Data extracted from a collection
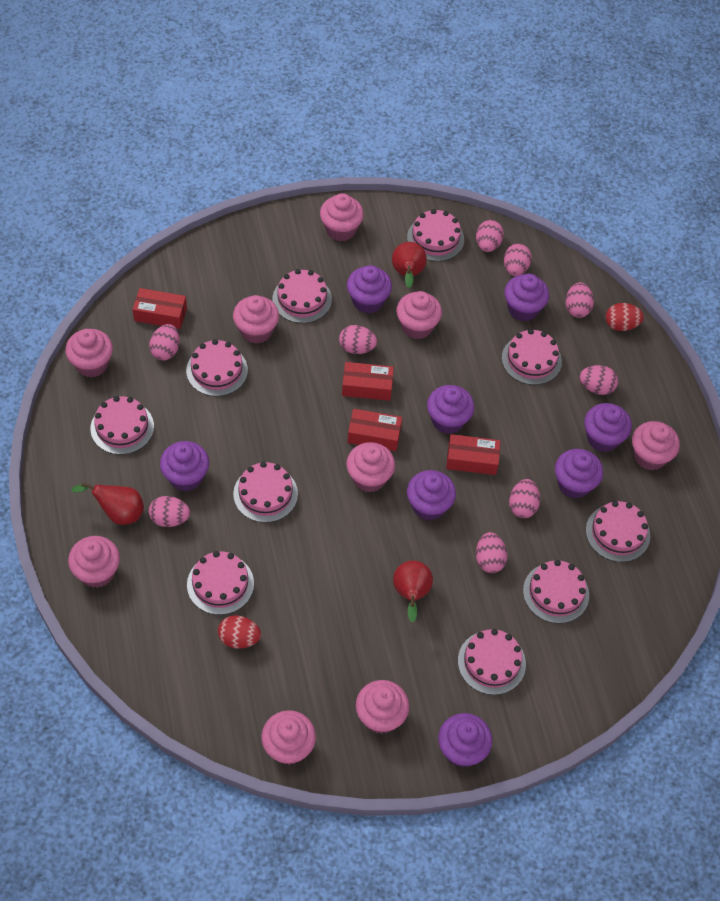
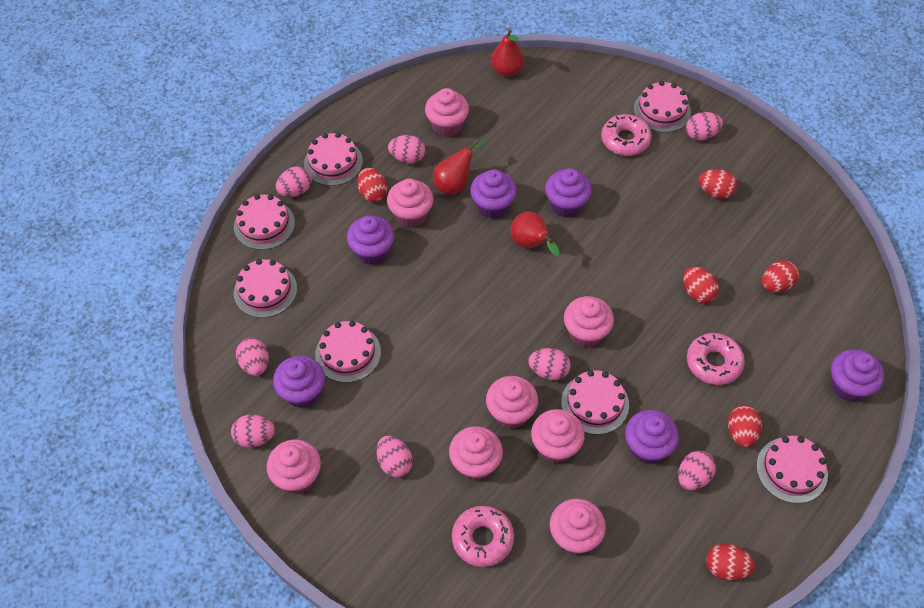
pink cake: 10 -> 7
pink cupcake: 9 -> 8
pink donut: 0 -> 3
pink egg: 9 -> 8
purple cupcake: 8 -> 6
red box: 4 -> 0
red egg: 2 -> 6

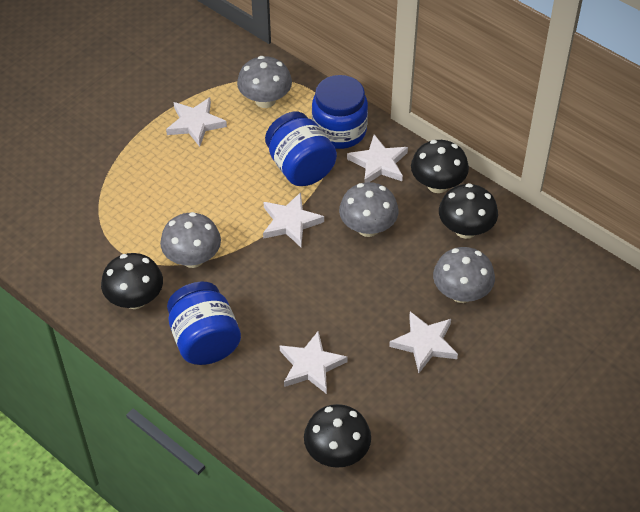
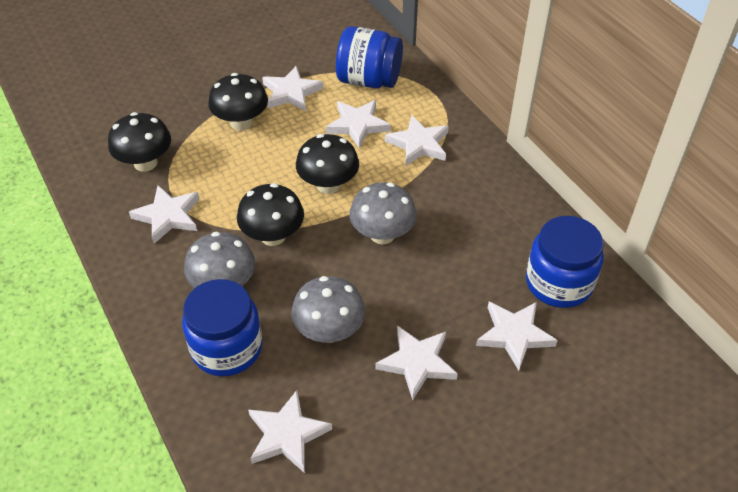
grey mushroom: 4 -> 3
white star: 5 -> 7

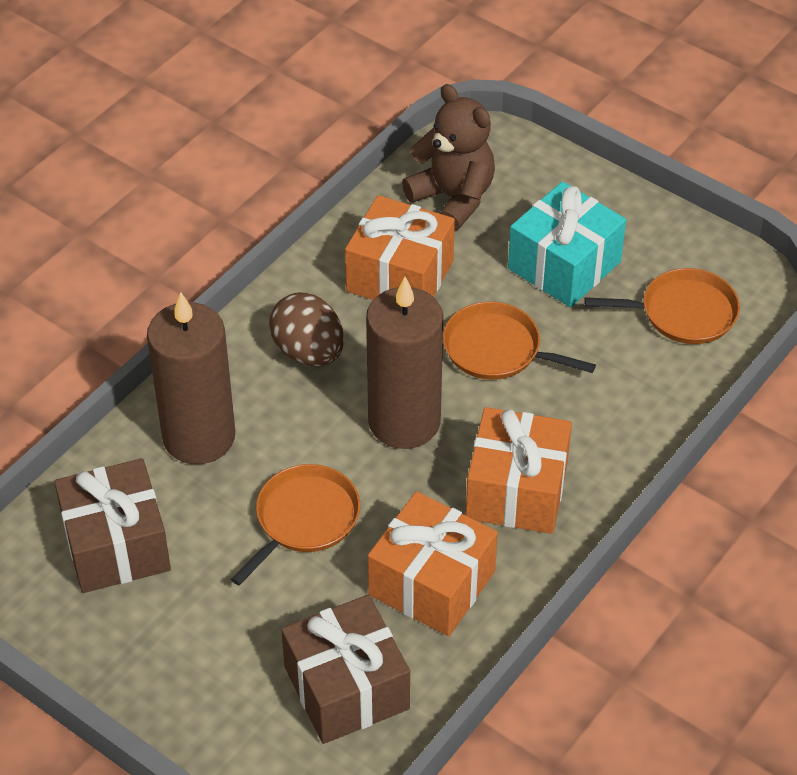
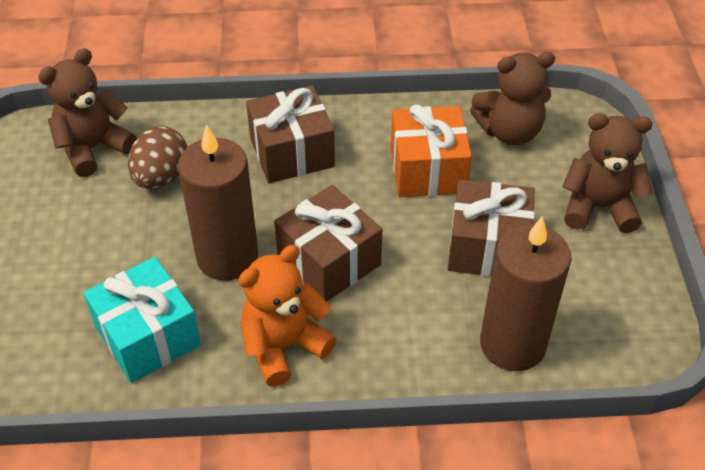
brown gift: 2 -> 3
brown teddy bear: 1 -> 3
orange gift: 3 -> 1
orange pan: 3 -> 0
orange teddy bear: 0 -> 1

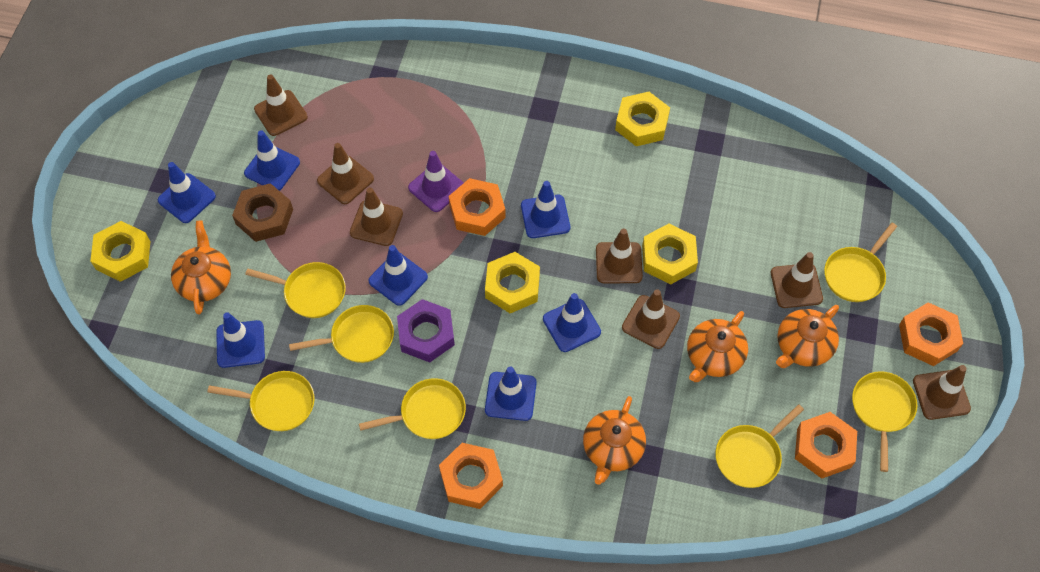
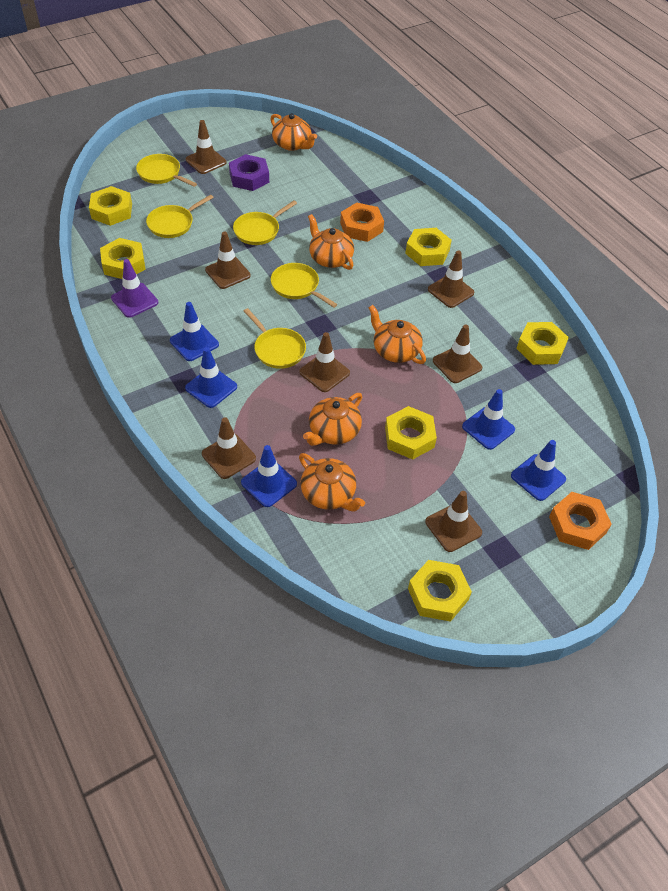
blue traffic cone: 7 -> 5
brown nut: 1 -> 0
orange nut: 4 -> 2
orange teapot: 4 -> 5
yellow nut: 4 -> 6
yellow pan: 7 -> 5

==

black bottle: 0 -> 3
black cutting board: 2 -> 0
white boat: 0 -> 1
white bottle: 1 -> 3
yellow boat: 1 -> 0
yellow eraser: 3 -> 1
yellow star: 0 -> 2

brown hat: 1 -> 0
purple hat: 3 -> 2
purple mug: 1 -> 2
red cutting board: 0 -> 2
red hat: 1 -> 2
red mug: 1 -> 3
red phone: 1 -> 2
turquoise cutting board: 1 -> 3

▶ Exercise instructions
Above are the records; copy exactly the lines from the line with "yellow boat: 1 -> 0" through the line with "turquoise cutting board: 1 -> 3", both included.

▶ Result below
yellow boat: 1 -> 0
yellow eraser: 3 -> 1
yellow star: 0 -> 2

brown hat: 1 -> 0
purple hat: 3 -> 2
purple mug: 1 -> 2
red cutting board: 0 -> 2
red hat: 1 -> 2
red mug: 1 -> 3
red phone: 1 -> 2
turquoise cutting board: 1 -> 3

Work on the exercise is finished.